INFORMATION PROVIDED —
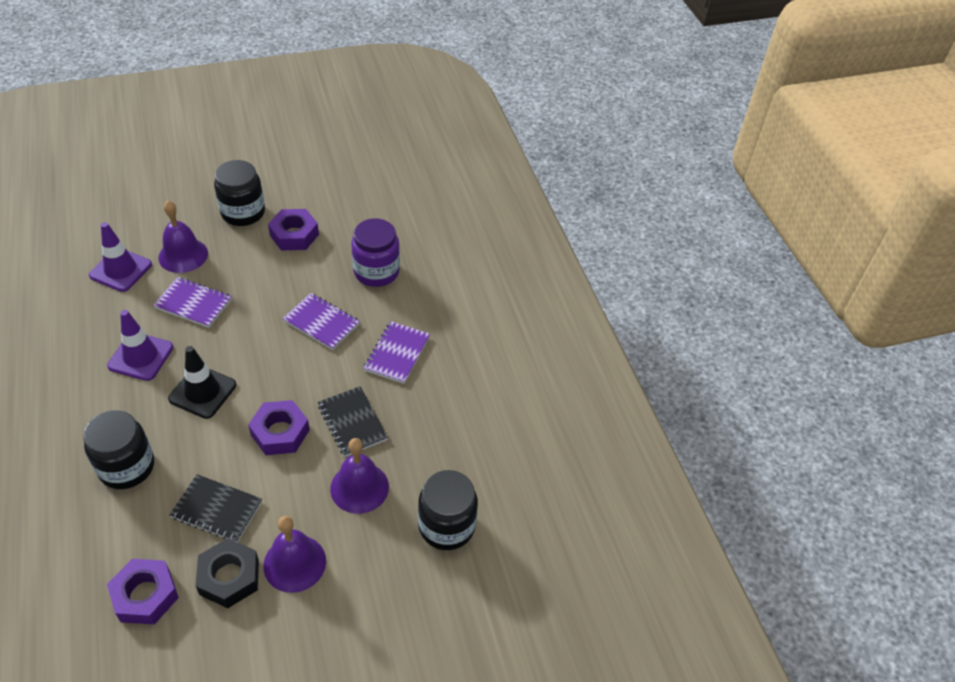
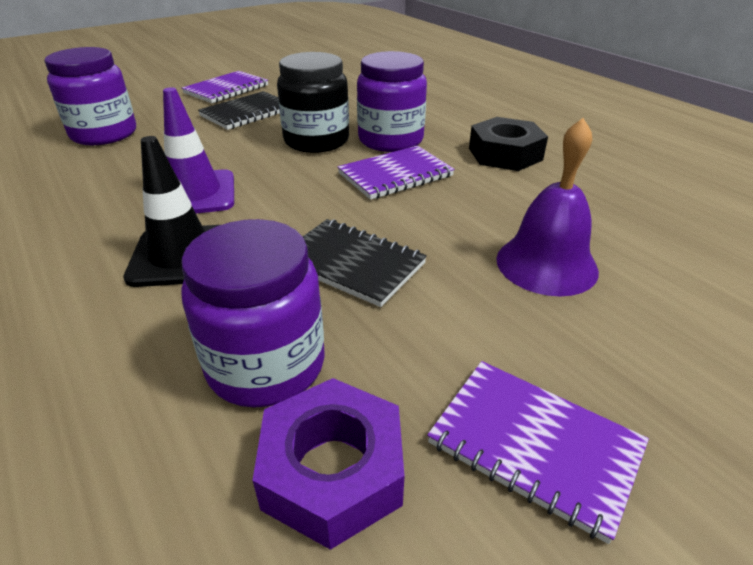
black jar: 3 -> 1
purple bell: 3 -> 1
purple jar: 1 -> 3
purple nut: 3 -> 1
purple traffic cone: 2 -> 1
--
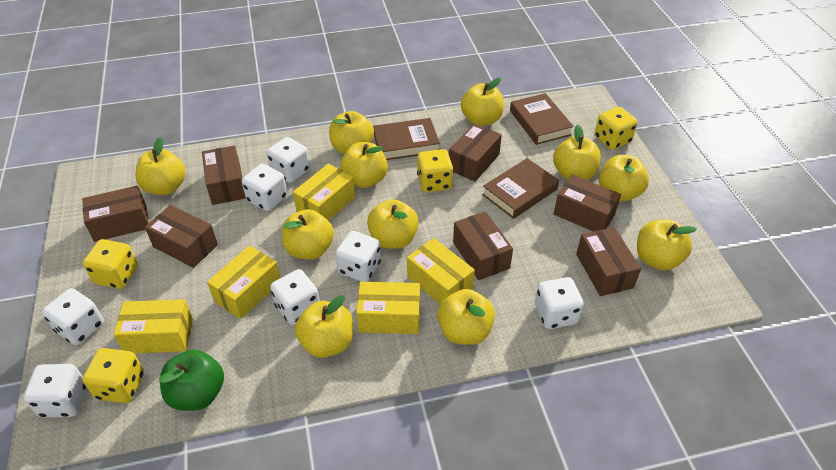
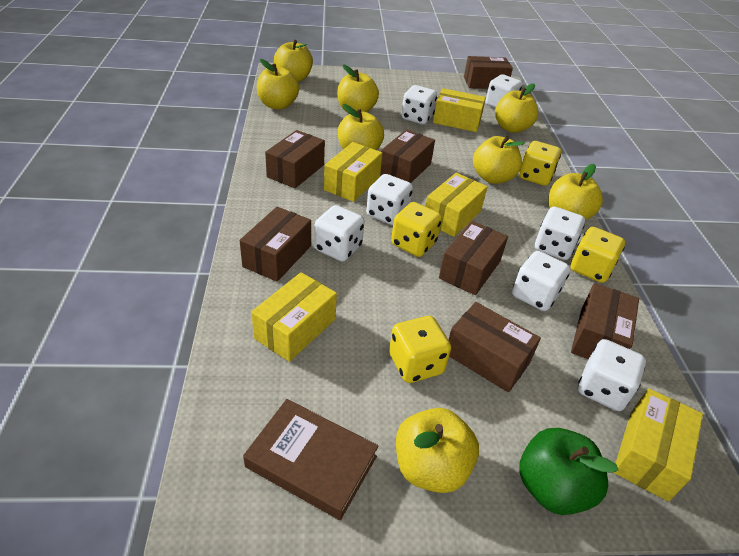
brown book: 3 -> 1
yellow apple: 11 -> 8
---
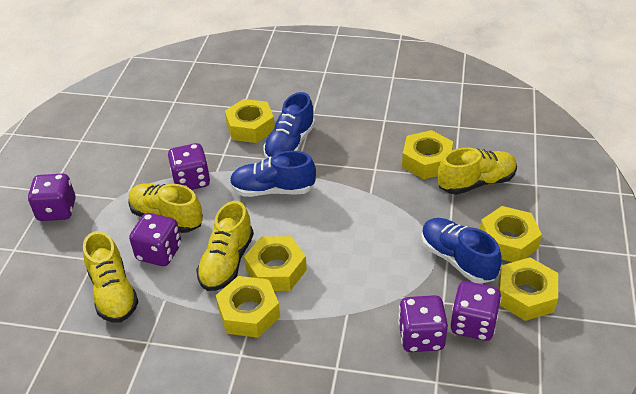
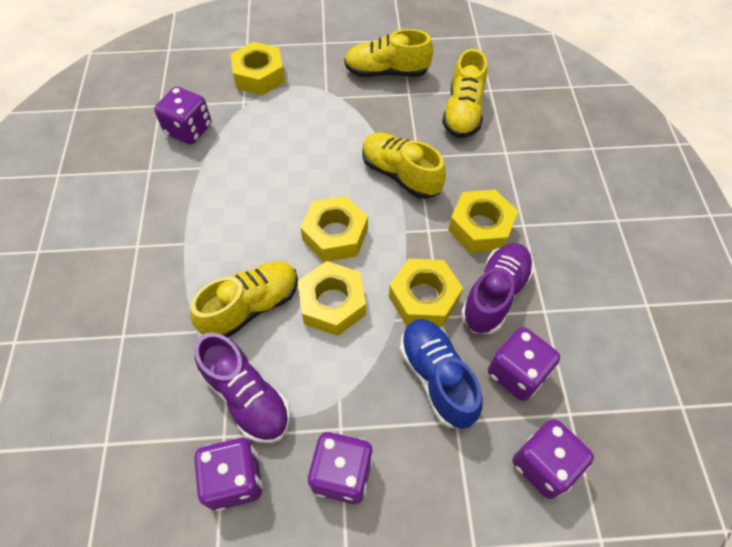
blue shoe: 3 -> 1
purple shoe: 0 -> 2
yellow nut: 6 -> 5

TASK REQUIREMENTS —
Looking back over the data above, restate word for word the lines that begin at the line with "black jar: 3 -> 1" and end at the line with "purple traffic cone: 2 -> 1", inclusive.

RESULT OF THIS EXERCISE —
black jar: 3 -> 1
purple bell: 3 -> 1
purple jar: 1 -> 3
purple nut: 3 -> 1
purple traffic cone: 2 -> 1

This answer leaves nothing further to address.